◆ **AIM OF THE EXERCISE**
Nothing but an exact copy is asked for: the lines in the material below from the one with "RELAY pin GND: 3V3 -> GND" through the one with "IR: VS1838B -> TSOP4838", pictures excluded.

◆ **GIVEN RECORDS**
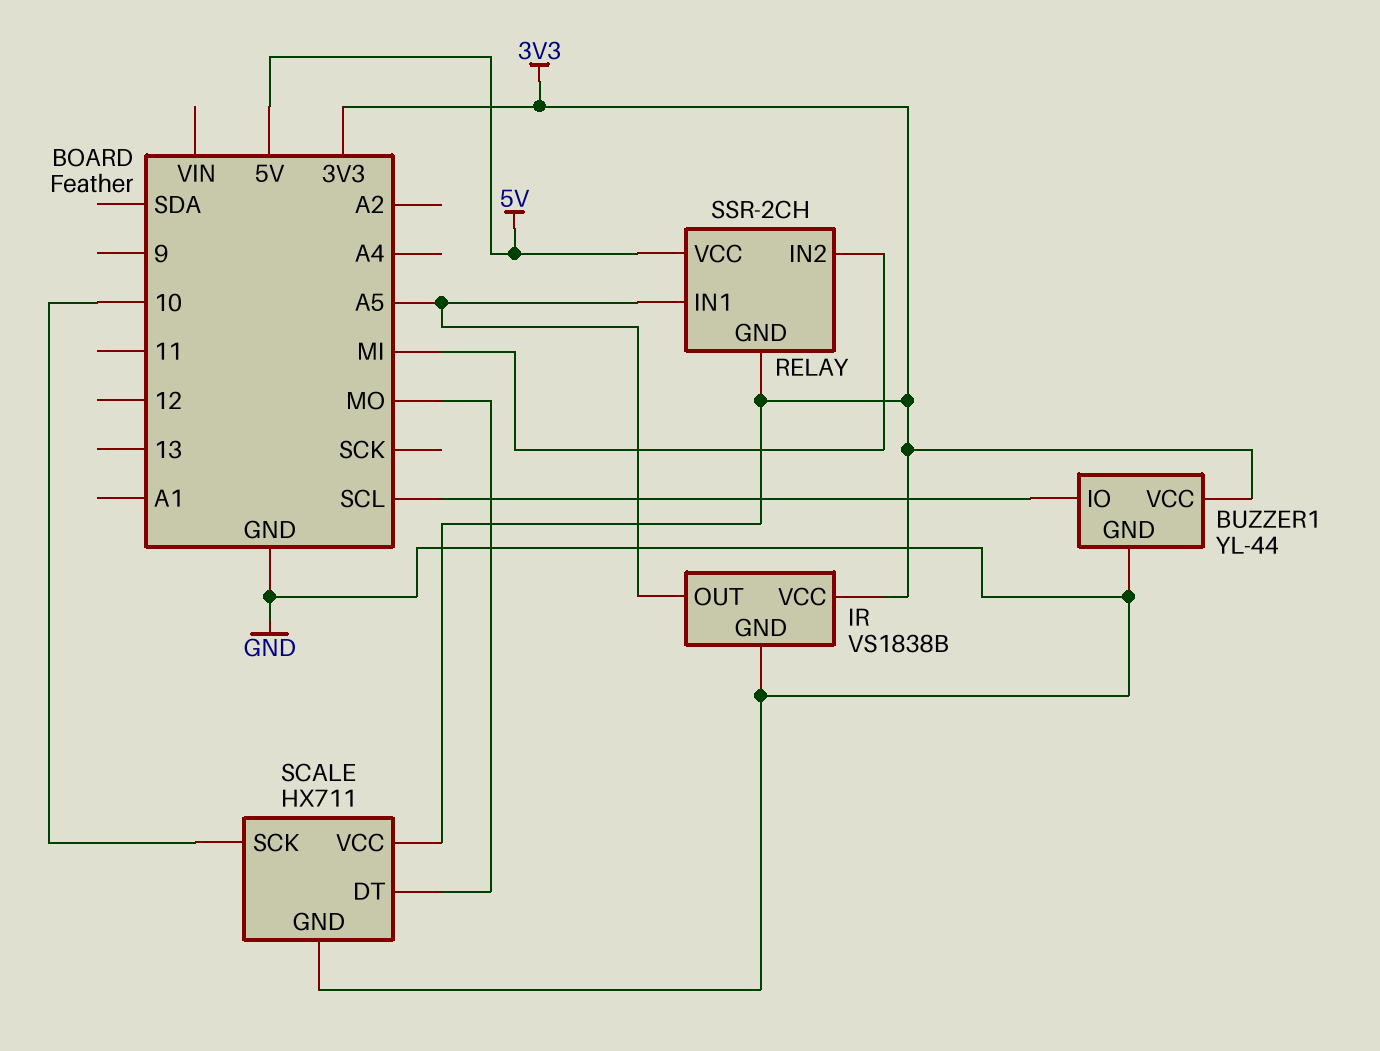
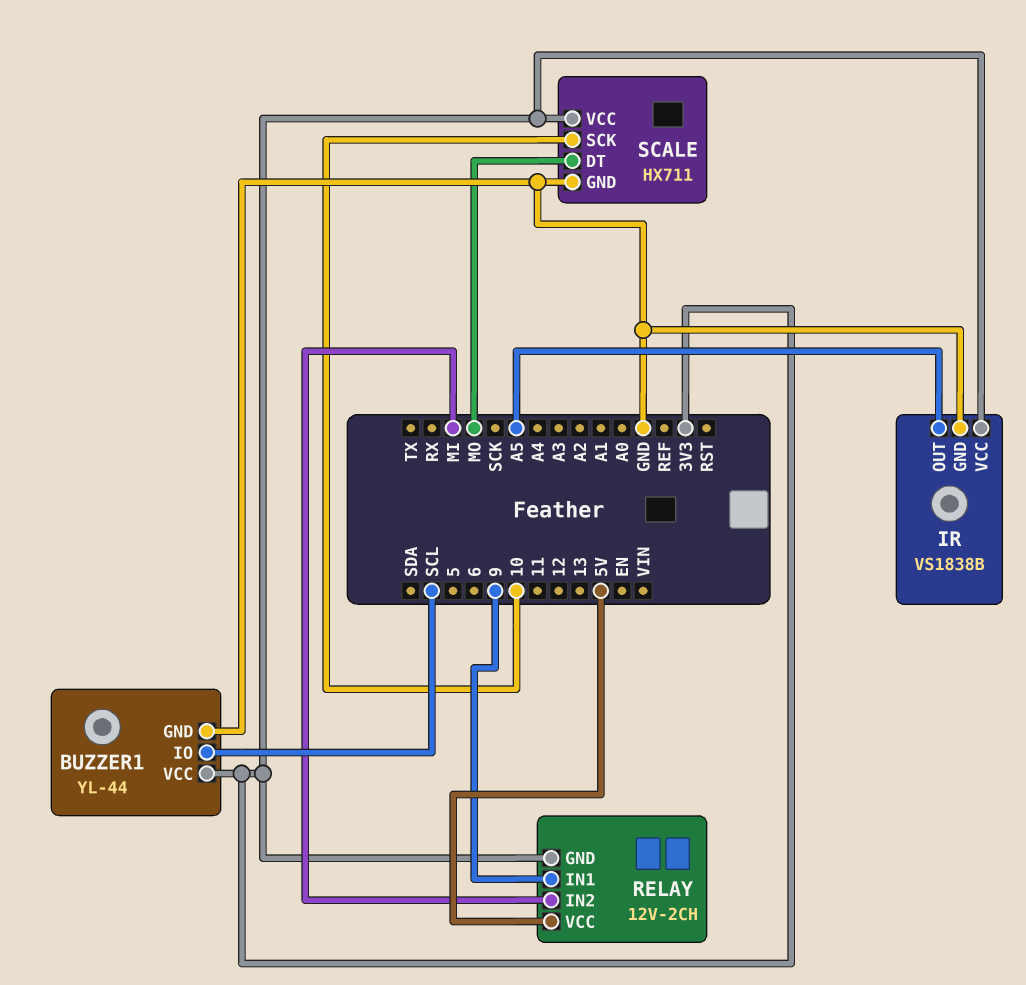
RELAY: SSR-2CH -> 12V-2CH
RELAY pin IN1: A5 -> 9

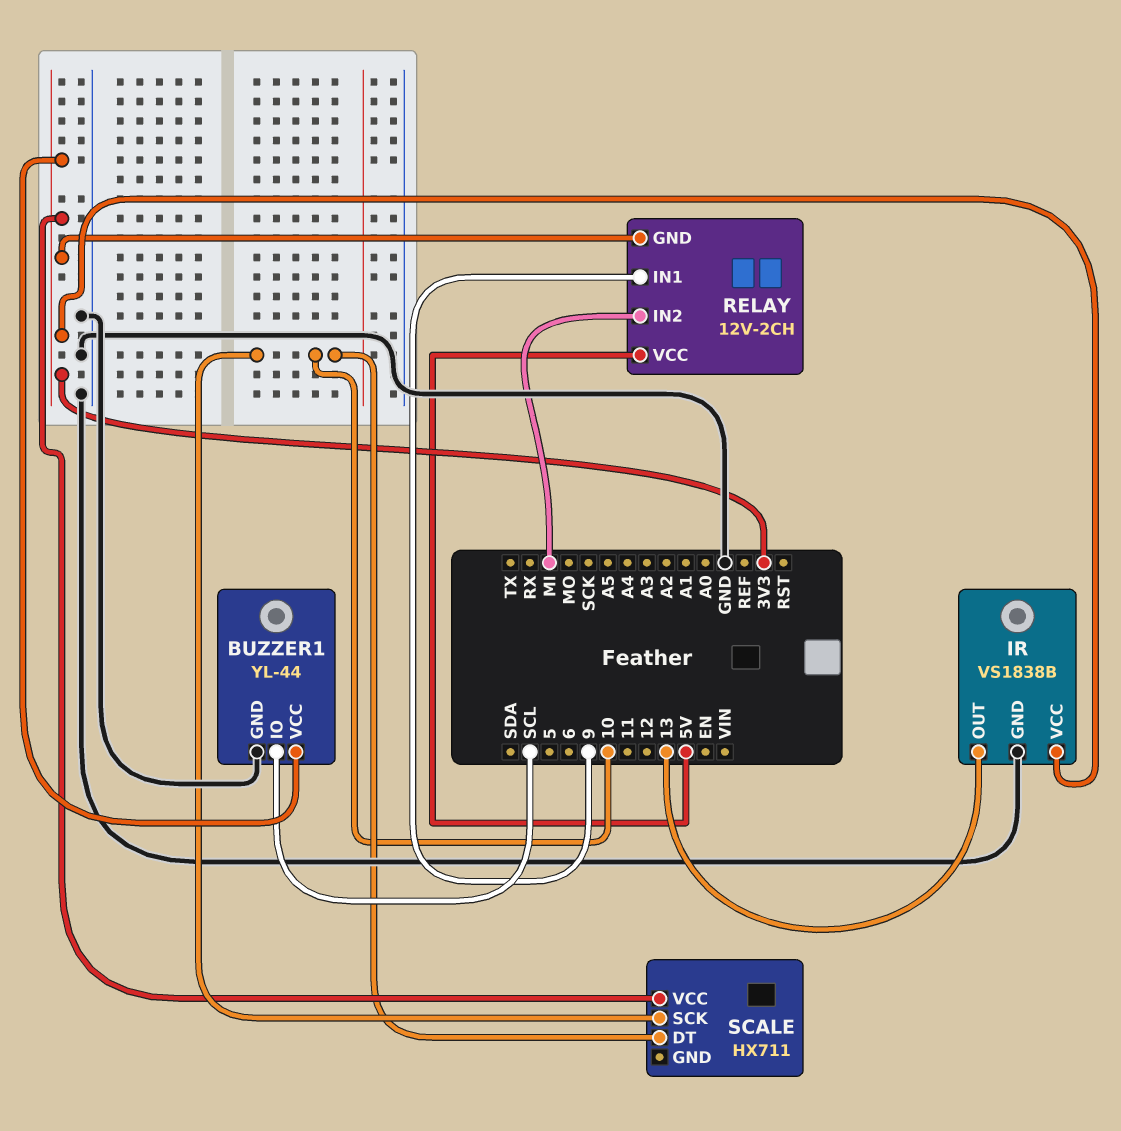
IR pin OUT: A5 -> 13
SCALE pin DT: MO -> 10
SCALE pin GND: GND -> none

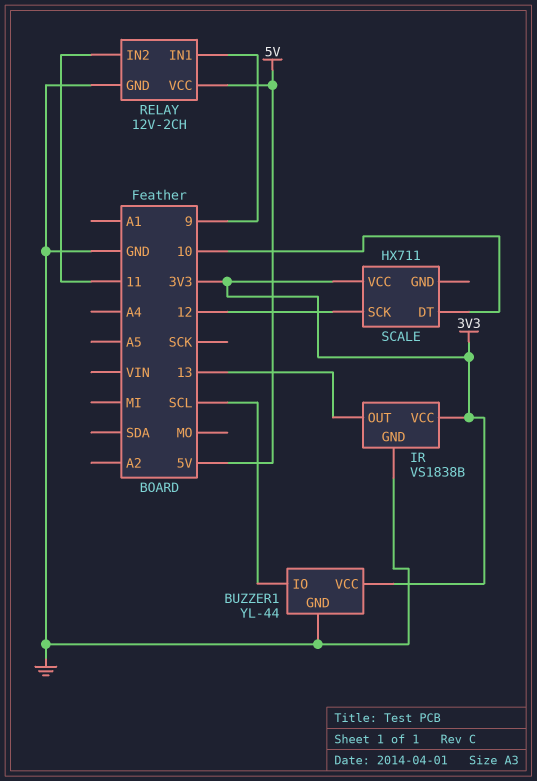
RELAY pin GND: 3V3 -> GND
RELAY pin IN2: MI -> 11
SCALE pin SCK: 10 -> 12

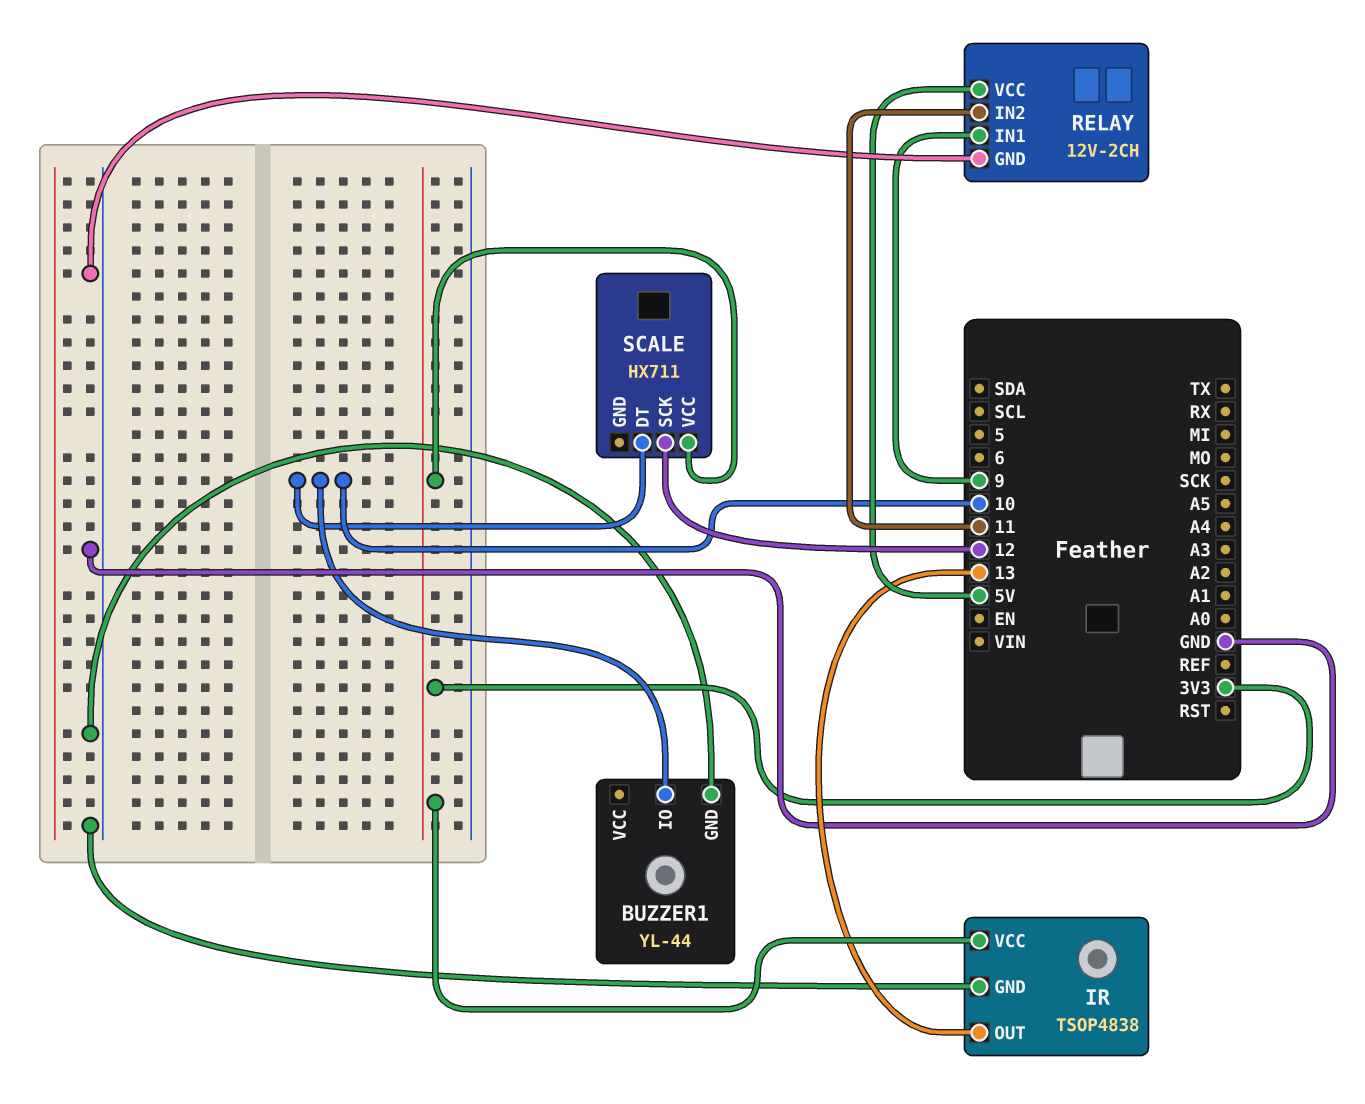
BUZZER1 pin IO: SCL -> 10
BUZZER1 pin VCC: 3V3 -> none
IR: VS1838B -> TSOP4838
==
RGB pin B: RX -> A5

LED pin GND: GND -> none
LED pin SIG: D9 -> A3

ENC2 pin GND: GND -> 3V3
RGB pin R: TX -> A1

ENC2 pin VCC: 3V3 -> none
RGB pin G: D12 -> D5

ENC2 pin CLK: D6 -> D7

◆ **WRITTEN SOLUTION**
RELAY pin GND: 3V3 -> GND
RELAY pin IN2: MI -> 11
SCALE pin SCK: 10 -> 12

BUZZER1 pin IO: SCL -> 10
BUZZER1 pin VCC: 3V3 -> none
IR: VS1838B -> TSOP4838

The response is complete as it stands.